*** The data ***

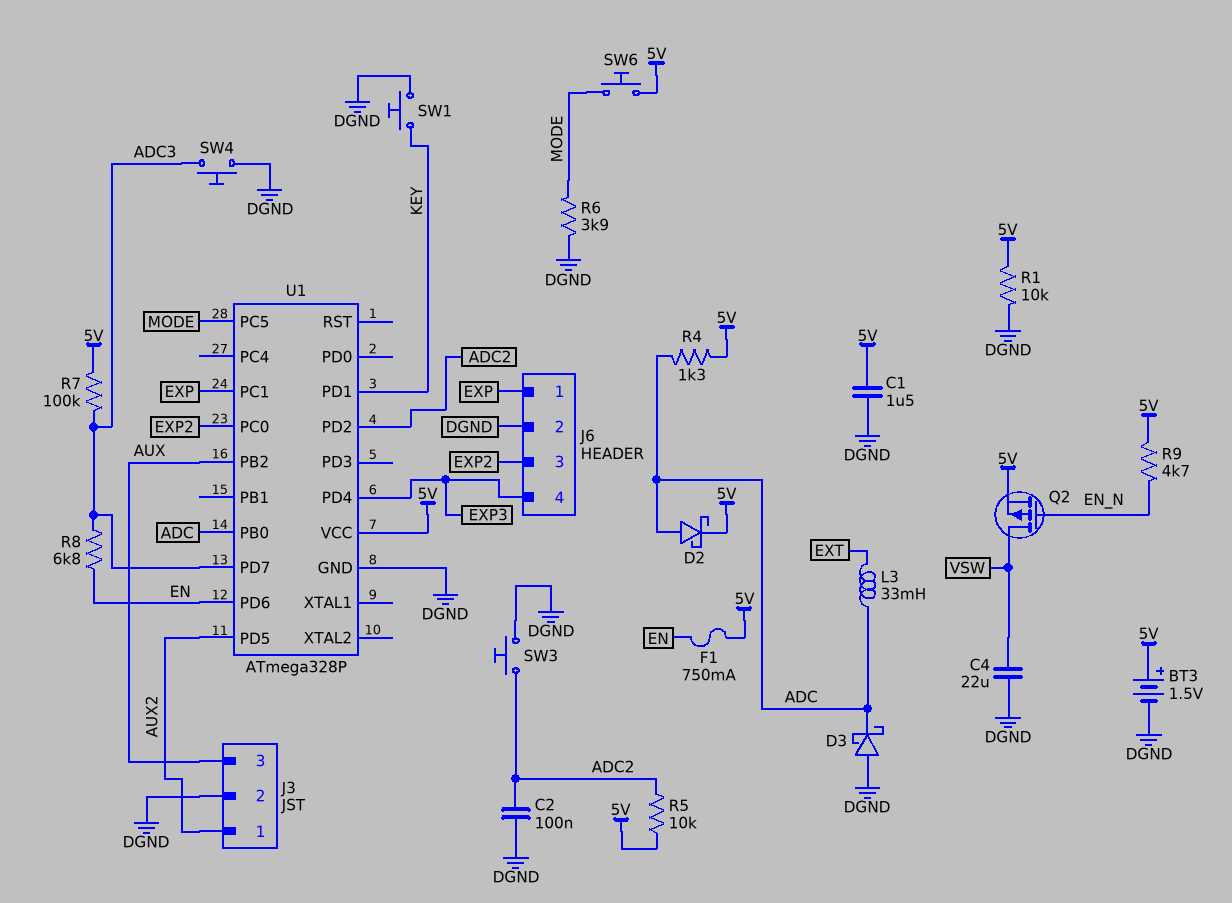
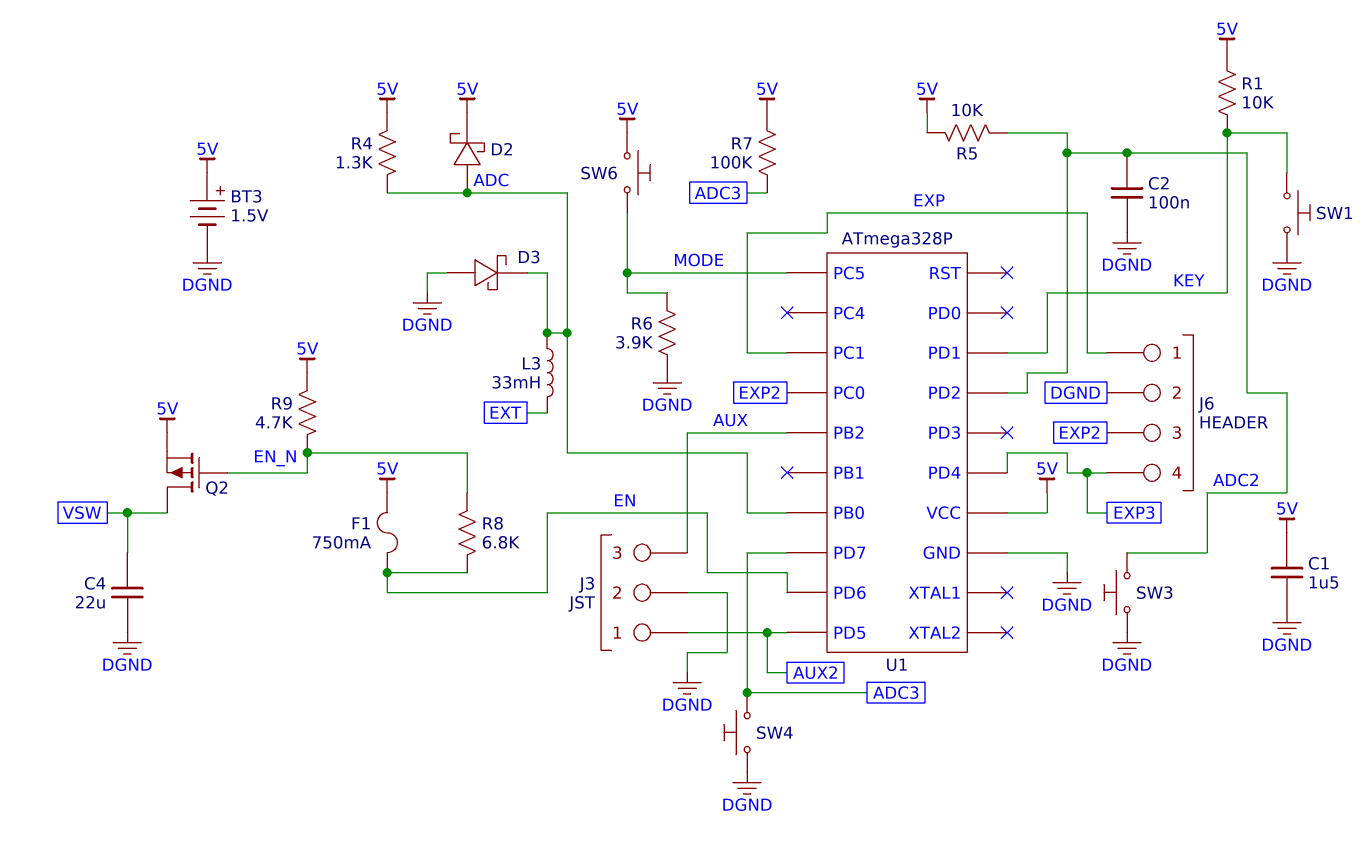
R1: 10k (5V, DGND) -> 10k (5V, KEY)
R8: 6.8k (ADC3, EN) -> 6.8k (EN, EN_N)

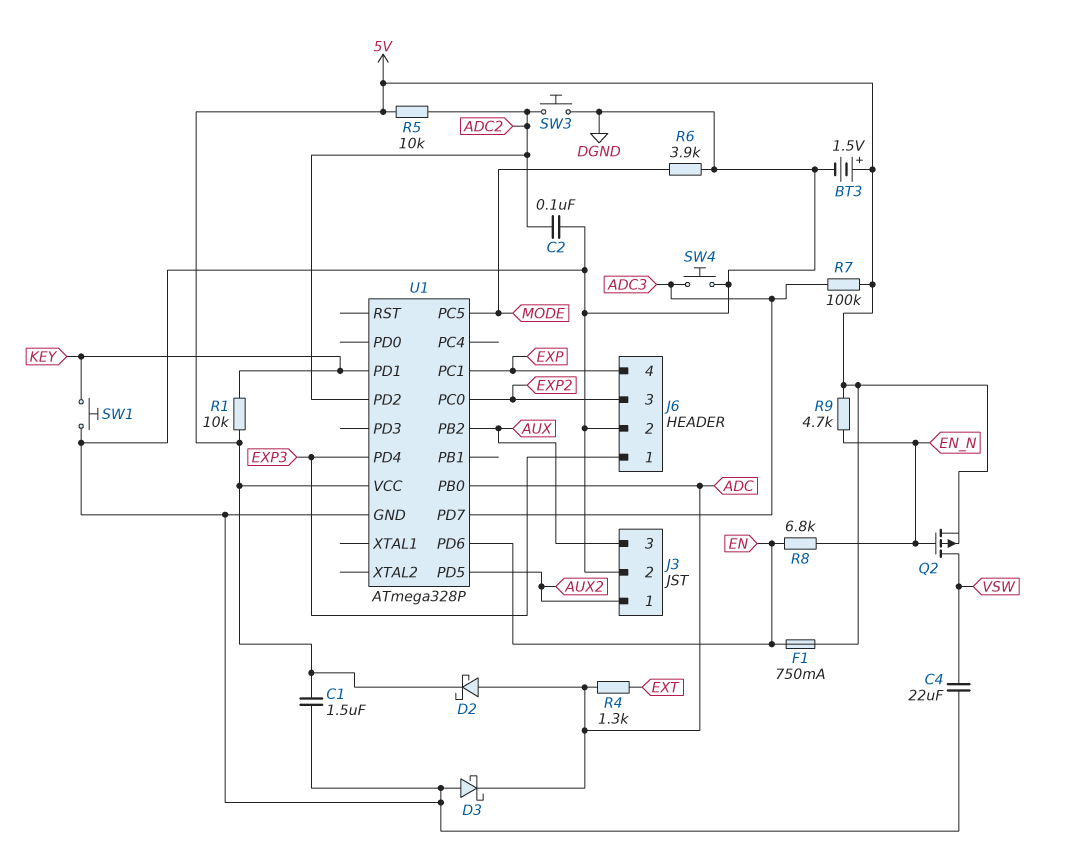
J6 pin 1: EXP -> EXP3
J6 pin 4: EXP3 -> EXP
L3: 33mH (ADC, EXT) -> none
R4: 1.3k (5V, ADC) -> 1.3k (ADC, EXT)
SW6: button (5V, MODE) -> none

*** End of The data ***

• What is required:
Copy each line of the records above that carries the word "none".

• Exercise output:
L3: 33mH (ADC, EXT) -> none
SW6: button (5V, MODE) -> none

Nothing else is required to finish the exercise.